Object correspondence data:
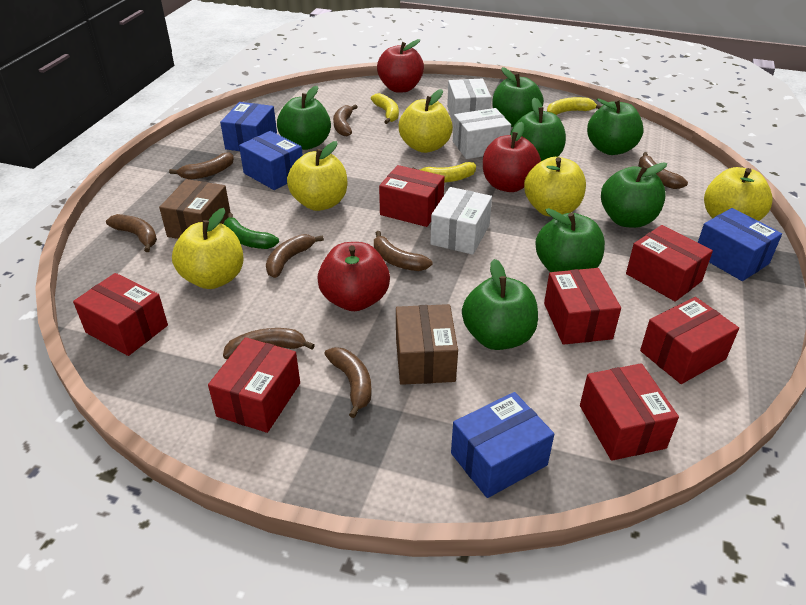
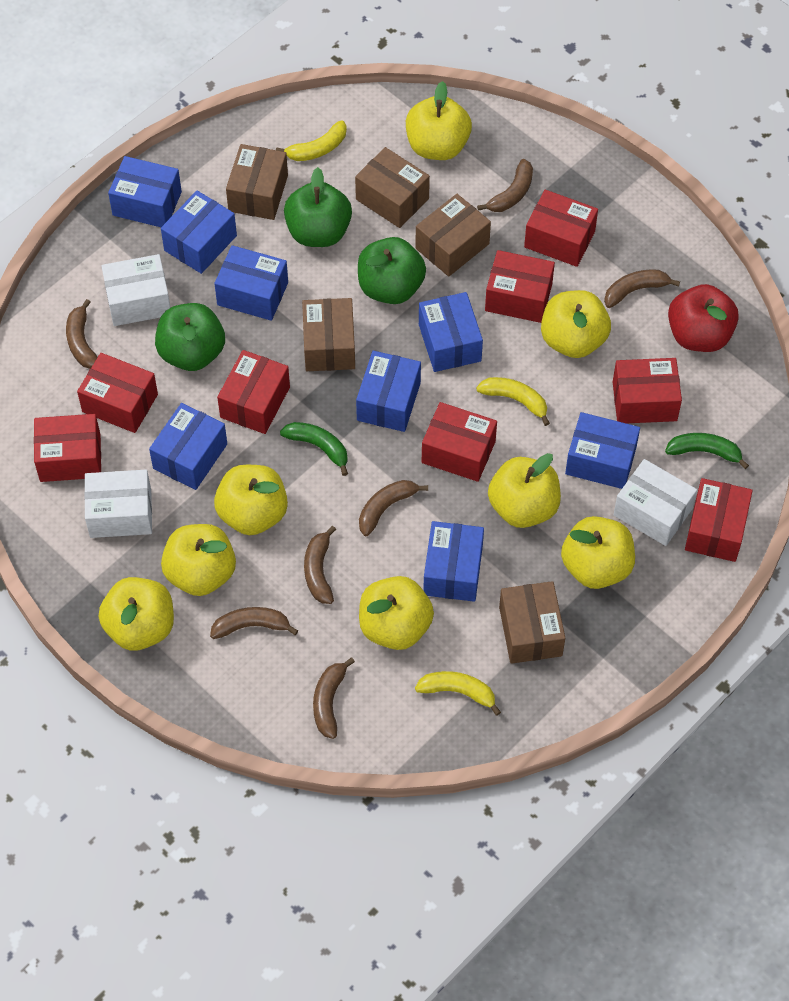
blue box: 4 -> 8
brown banana: 8 -> 7
brown box: 2 -> 5
green apple: 7 -> 3
green banana: 1 -> 2
red apple: 3 -> 1
red box: 7 -> 8
yellow apple: 5 -> 8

- [EXERCISE REQUIREMENTS]: Out of the entries, report each line that contains the word "apple".

- [RESULT FOR THIS TASK]:
green apple: 7 -> 3
red apple: 3 -> 1
yellow apple: 5 -> 8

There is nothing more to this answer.